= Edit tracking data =

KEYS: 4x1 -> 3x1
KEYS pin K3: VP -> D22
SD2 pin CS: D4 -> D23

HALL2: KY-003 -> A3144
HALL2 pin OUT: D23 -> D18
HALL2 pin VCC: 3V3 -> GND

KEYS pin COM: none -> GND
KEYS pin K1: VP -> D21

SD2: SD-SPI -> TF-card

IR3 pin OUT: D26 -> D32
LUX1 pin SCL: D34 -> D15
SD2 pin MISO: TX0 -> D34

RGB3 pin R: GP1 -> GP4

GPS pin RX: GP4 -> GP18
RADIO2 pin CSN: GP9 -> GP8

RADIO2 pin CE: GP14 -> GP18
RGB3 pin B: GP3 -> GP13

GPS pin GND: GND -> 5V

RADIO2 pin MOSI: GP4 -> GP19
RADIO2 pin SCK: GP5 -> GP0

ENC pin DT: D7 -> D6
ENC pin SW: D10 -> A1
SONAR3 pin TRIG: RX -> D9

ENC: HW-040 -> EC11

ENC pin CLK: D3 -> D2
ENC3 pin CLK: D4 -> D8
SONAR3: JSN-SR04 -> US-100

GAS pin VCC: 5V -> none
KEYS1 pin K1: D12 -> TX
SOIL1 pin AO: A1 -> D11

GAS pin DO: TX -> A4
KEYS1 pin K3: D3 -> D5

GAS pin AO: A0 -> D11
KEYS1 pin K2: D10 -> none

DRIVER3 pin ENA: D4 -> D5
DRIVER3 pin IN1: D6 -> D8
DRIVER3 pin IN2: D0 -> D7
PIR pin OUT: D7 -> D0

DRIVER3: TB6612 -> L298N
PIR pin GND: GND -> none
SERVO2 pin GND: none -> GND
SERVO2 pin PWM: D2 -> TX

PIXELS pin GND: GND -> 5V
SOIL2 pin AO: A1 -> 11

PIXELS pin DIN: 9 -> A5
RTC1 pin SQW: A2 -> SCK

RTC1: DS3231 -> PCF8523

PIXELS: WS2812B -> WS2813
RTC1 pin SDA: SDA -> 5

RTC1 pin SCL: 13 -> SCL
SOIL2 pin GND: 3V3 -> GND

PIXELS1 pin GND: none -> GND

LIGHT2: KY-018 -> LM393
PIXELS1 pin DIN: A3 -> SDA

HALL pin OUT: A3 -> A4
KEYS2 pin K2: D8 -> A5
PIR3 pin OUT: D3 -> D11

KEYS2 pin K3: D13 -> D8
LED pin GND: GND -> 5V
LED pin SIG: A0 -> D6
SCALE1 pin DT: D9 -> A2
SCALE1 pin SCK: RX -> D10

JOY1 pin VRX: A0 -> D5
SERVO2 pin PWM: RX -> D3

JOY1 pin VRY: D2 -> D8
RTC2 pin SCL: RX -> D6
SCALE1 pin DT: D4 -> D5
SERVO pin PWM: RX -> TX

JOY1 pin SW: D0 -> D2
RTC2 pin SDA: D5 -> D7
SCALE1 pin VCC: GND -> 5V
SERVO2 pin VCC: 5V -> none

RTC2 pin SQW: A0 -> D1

= PROBLEM REQUIREMENTS =
Nothing in the records above may be left out when you repeat them exactly.

= RESPONSE TO THE EXERCISE =
KEYS: 4x1 -> 3x1
KEYS pin K3: VP -> D22
SD2 pin CS: D4 -> D23

HALL2: KY-003 -> A3144
HALL2 pin OUT: D23 -> D18
HALL2 pin VCC: 3V3 -> GND

KEYS pin COM: none -> GND
KEYS pin K1: VP -> D21

SD2: SD-SPI -> TF-card

IR3 pin OUT: D26 -> D32
LUX1 pin SCL: D34 -> D15
SD2 pin MISO: TX0 -> D34

RGB3 pin R: GP1 -> GP4

GPS pin RX: GP4 -> GP18
RADIO2 pin CSN: GP9 -> GP8

RADIO2 pin CE: GP14 -> GP18
RGB3 pin B: GP3 -> GP13

GPS pin GND: GND -> 5V

RADIO2 pin MOSI: GP4 -> GP19
RADIO2 pin SCK: GP5 -> GP0

ENC pin DT: D7 -> D6
ENC pin SW: D10 -> A1
SONAR3 pin TRIG: RX -> D9

ENC: HW-040 -> EC11

ENC pin CLK: D3 -> D2
ENC3 pin CLK: D4 -> D8
SONAR3: JSN-SR04 -> US-100

GAS pin VCC: 5V -> none
KEYS1 pin K1: D12 -> TX
SOIL1 pin AO: A1 -> D11

GAS pin DO: TX -> A4
KEYS1 pin K3: D3 -> D5

GAS pin AO: A0 -> D11
KEYS1 pin K2: D10 -> none

DRIVER3 pin ENA: D4 -> D5
DRIVER3 pin IN1: D6 -> D8
DRIVER3 pin IN2: D0 -> D7
PIR pin OUT: D7 -> D0

DRIVER3: TB6612 -> L298N
PIR pin GND: GND -> none
SERVO2 pin GND: none -> GND
SERVO2 pin PWM: D2 -> TX

PIXELS pin GND: GND -> 5V
SOIL2 pin AO: A1 -> 11

PIXELS pin DIN: 9 -> A5
RTC1 pin SQW: A2 -> SCK

RTC1: DS3231 -> PCF8523

PIXELS: WS2812B -> WS2813
RTC1 pin SDA: SDA -> 5

RTC1 pin SCL: 13 -> SCL
SOIL2 pin GND: 3V3 -> GND

PIXELS1 pin GND: none -> GND

LIGHT2: KY-018 -> LM393
PIXELS1 pin DIN: A3 -> SDA

HALL pin OUT: A3 -> A4
KEYS2 pin K2: D8 -> A5
PIR3 pin OUT: D3 -> D11

KEYS2 pin K3: D13 -> D8
LED pin GND: GND -> 5V
LED pin SIG: A0 -> D6
SCALE1 pin DT: D9 -> A2
SCALE1 pin SCK: RX -> D10

JOY1 pin VRX: A0 -> D5
SERVO2 pin PWM: RX -> D3

JOY1 pin VRY: D2 -> D8
RTC2 pin SCL: RX -> D6
SCALE1 pin DT: D4 -> D5
SERVO pin PWM: RX -> TX

JOY1 pin SW: D0 -> D2
RTC2 pin SDA: D5 -> D7
SCALE1 pin VCC: GND -> 5V
SERVO2 pin VCC: 5V -> none

RTC2 pin SQW: A0 -> D1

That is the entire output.